- **MATERIAL FOR THIS EXERCISE**:
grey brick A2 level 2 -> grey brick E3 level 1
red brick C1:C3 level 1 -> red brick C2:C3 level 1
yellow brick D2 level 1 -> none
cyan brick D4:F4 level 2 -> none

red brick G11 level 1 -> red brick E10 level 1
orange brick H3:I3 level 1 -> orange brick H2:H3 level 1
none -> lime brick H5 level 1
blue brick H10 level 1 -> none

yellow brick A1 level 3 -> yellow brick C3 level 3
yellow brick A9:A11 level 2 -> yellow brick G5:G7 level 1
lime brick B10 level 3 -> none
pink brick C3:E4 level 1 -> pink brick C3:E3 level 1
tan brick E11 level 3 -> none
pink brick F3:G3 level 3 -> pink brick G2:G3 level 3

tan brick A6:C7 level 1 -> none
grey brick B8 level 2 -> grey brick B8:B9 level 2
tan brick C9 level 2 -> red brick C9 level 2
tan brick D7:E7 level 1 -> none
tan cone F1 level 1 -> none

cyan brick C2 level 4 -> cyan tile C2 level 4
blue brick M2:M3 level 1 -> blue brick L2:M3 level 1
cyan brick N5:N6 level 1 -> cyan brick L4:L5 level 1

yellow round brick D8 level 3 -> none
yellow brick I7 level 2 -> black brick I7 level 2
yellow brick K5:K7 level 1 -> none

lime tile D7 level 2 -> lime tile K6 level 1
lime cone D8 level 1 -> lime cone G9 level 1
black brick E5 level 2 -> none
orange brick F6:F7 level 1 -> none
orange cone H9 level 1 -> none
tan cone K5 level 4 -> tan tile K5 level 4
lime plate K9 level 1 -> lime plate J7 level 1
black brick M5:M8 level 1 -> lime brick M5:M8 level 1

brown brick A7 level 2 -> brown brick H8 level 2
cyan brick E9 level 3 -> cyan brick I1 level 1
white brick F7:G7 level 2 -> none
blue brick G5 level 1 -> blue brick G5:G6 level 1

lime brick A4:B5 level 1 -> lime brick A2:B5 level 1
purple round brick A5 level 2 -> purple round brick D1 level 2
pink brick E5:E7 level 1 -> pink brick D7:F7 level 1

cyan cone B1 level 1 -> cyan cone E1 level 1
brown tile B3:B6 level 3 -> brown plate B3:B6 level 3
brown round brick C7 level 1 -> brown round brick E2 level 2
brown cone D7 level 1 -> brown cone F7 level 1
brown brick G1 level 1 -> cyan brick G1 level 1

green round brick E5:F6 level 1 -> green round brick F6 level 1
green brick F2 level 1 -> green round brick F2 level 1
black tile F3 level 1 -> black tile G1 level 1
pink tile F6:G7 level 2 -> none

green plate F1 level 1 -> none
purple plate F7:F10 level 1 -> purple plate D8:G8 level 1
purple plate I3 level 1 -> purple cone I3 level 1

- **TASK BRIEF**: Scan the listing above, and wherever a line holds the word "tile", copy it.

- **RESPONSE**:
cyan brick C2 level 4 -> cyan tile C2 level 4
lime tile D7 level 2 -> lime tile K6 level 1
tan cone K5 level 4 -> tan tile K5 level 4
brown tile B3:B6 level 3 -> brown plate B3:B6 level 3
black tile F3 level 1 -> black tile G1 level 1
pink tile F6:G7 level 2 -> none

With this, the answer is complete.